— What the exercise asks —
Please keep to the lines below from the one with "green plate: 9 -> 7" through the one with "red bell: 3 -> 4", and restate them word for word, ends included.

— Excerpted records —
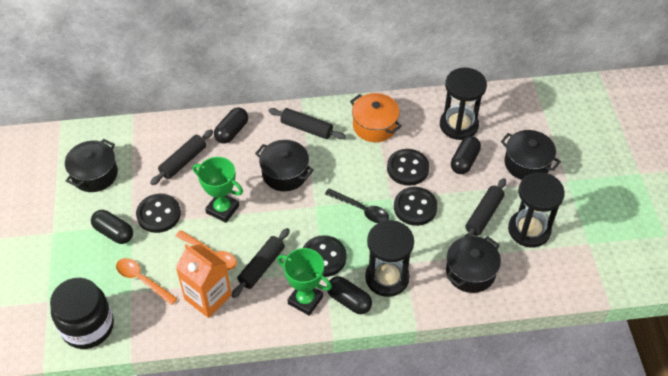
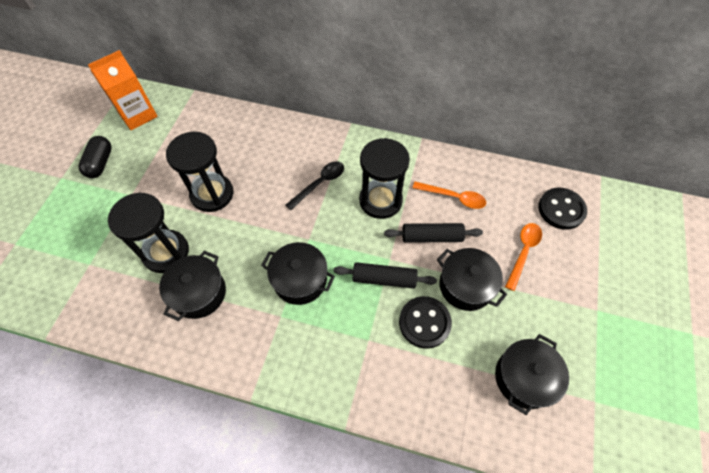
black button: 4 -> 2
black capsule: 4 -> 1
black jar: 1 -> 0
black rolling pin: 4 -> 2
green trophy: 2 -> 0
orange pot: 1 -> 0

--

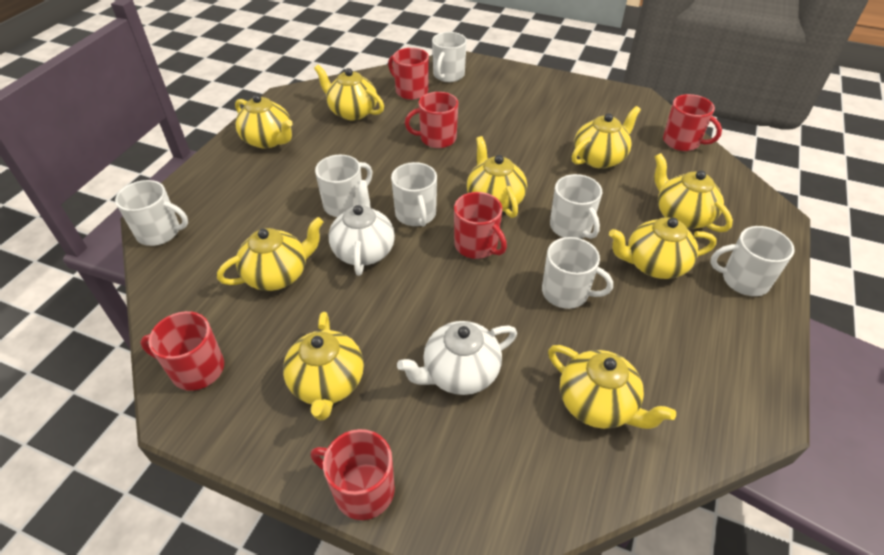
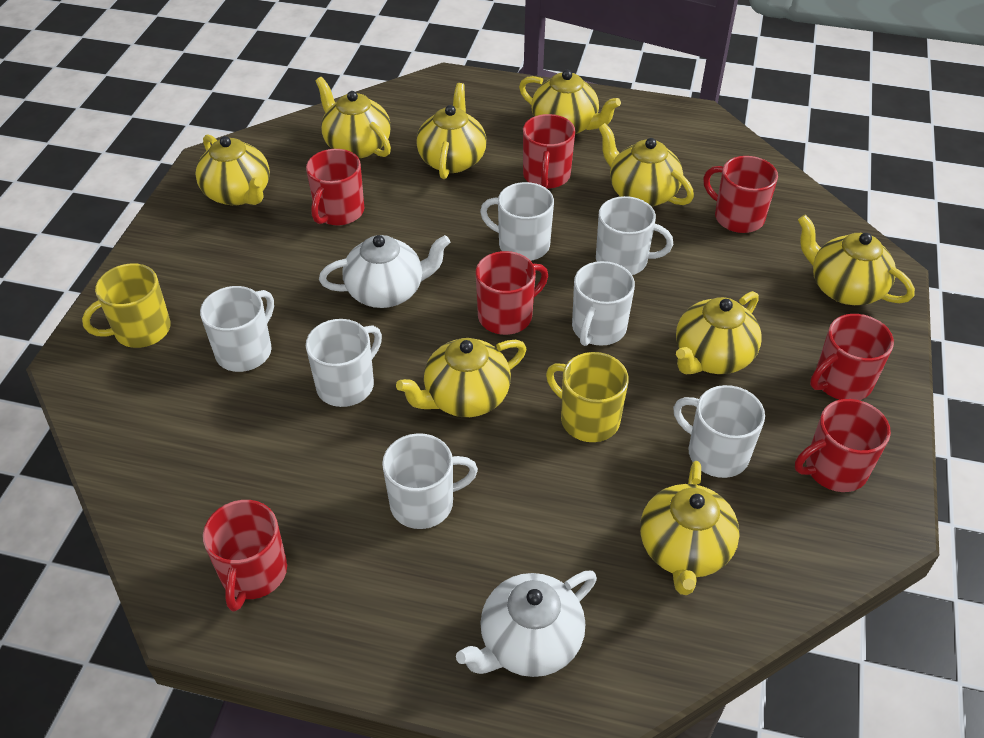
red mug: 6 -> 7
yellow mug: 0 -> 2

---

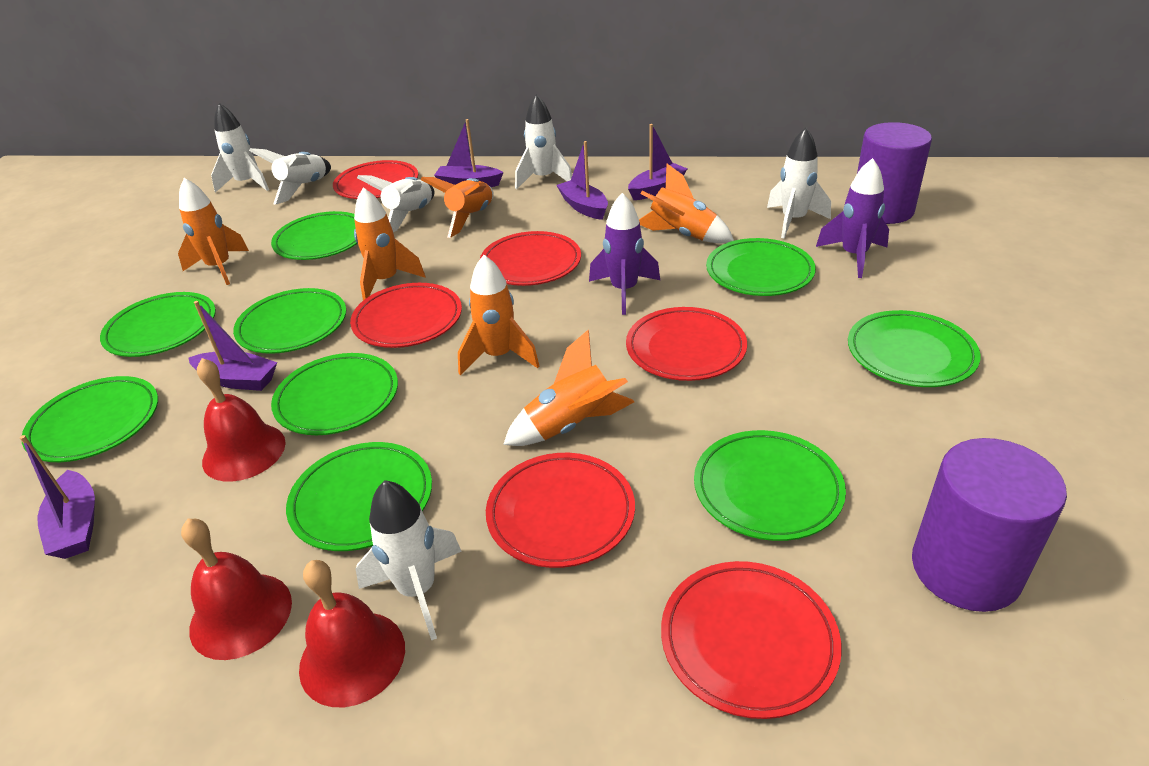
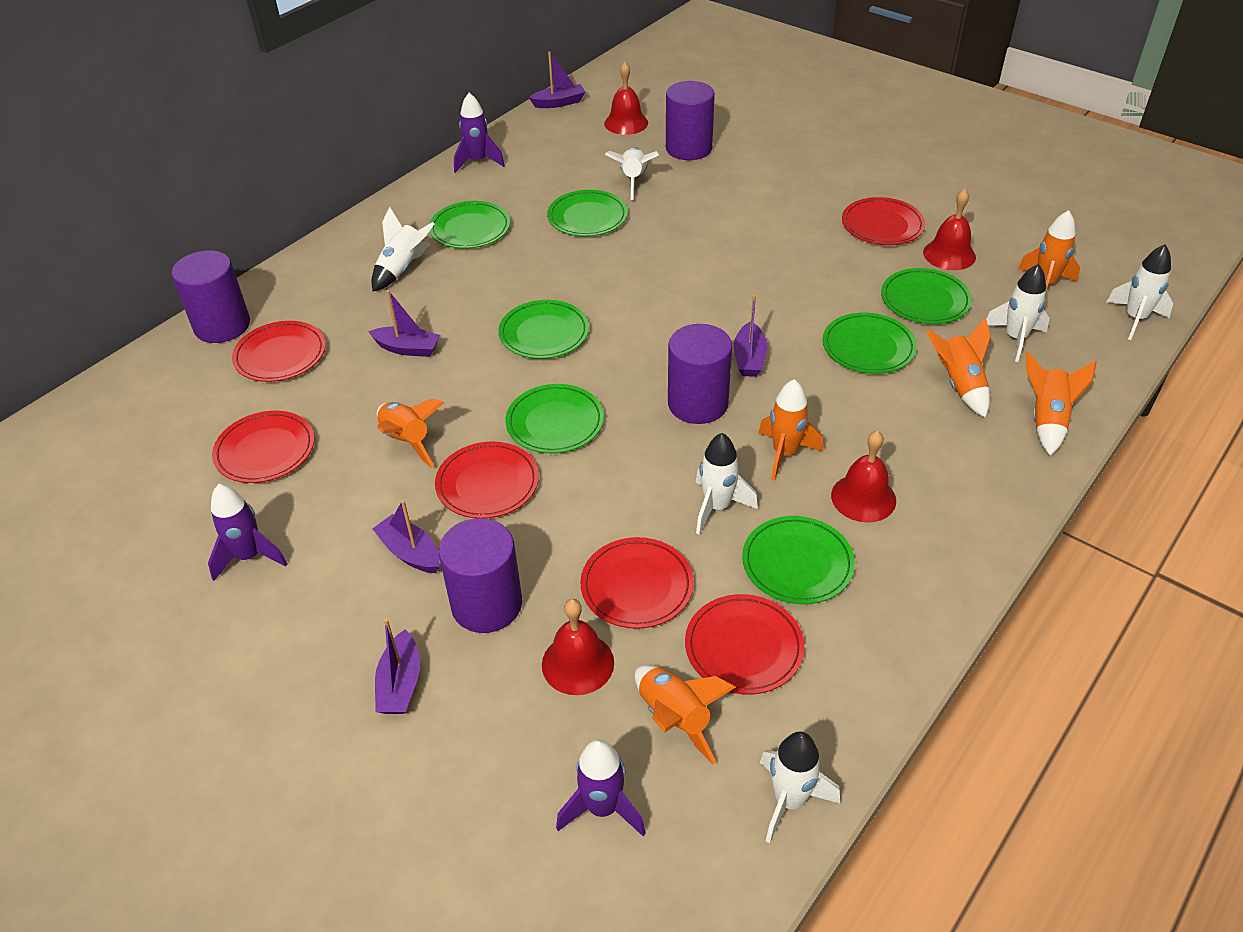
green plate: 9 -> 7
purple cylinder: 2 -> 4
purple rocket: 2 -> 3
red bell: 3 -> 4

— Reply to the exercise —
green plate: 9 -> 7
purple cylinder: 2 -> 4
purple rocket: 2 -> 3
red bell: 3 -> 4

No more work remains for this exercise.